WORK TO BE COMPLETED
Starting at the first line of the data, print each line verbatim up to and including the line bearing "op=new; now=teapot (orange);", omitting pictures.
Top of SUPPLIED MATERIAL
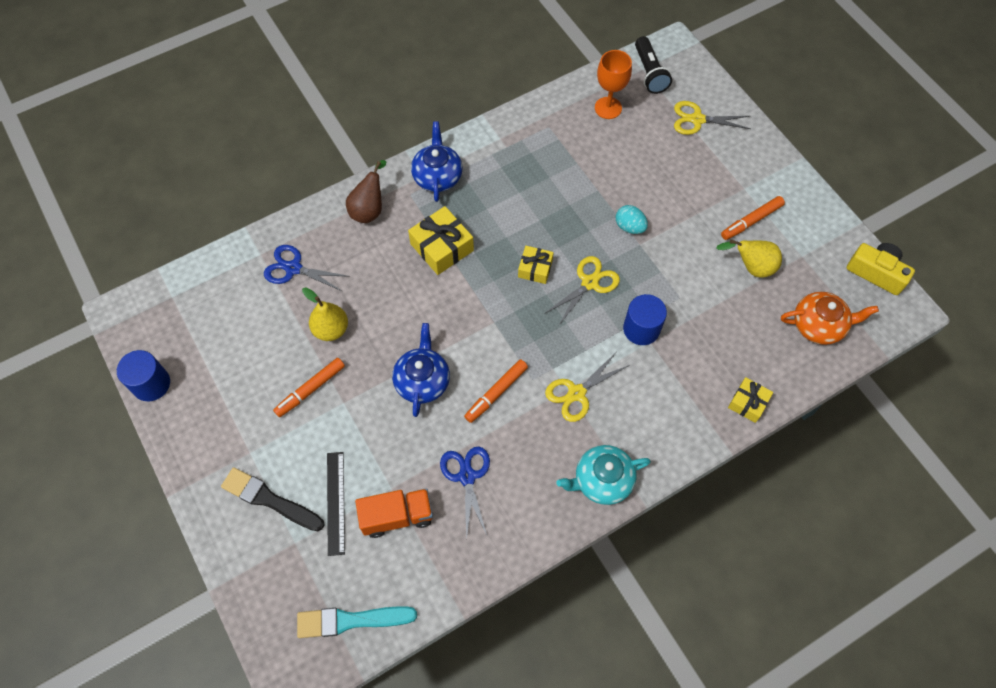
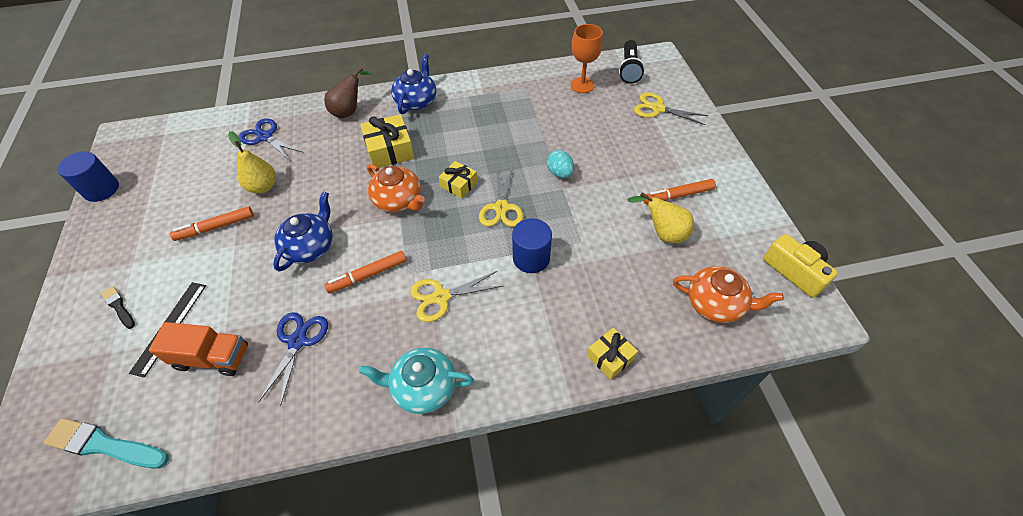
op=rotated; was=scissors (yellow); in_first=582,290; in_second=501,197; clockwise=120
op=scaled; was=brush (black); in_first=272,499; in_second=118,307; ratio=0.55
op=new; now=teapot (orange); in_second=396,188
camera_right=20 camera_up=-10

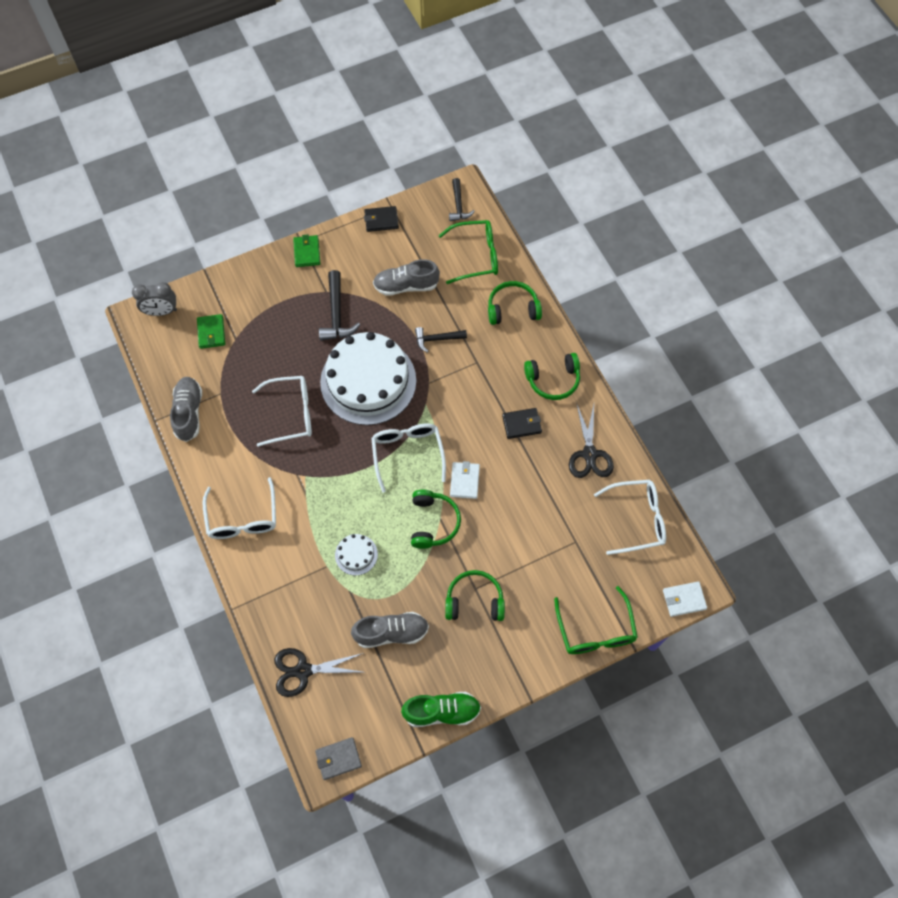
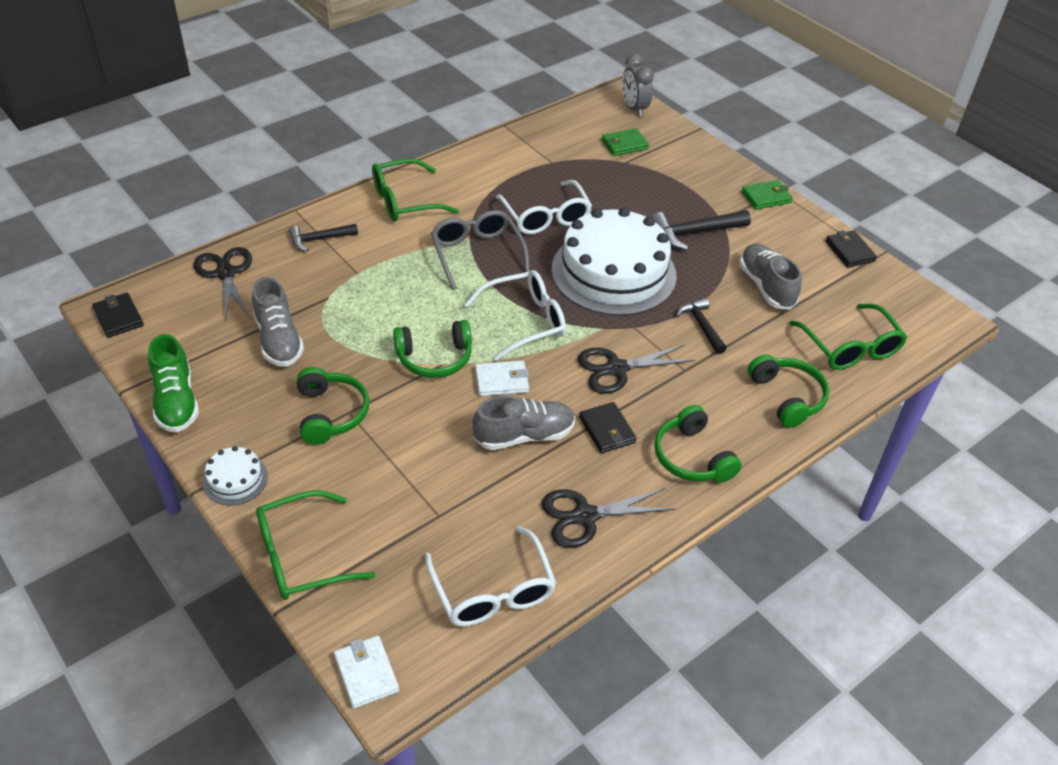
op=shifted; was=hammer (black); in_first=462,199; in_second=323,238
op=shifted; was=shoe (grey); in_first=186,409; in_second=524,423
op=repainted; was=glasses (white); now=glasses (green); in_first=239,508; in_second=415,190
op=shifted; was=cake (white); in_first=356,554; in_second=235,476
op=repainted; was=wallet (grey); now=wallet (black); in_first=338,758; in_second=118,315
op=new; now=glasses (grey); in_second=480,250
op=new; now=scissors (black); in_second=636,369
camera_right=75 camera_up=-20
Bottom of SUPPLIED MATERIAL
SOLUTION FOR THIS PROBLEM
op=rotated; was=scissors (yellow); in_first=582,290; in_second=501,197; clockwise=120
op=scaled; was=brush (black); in_first=272,499; in_second=118,307; ratio=0.55
op=new; now=teapot (orange); in_second=396,188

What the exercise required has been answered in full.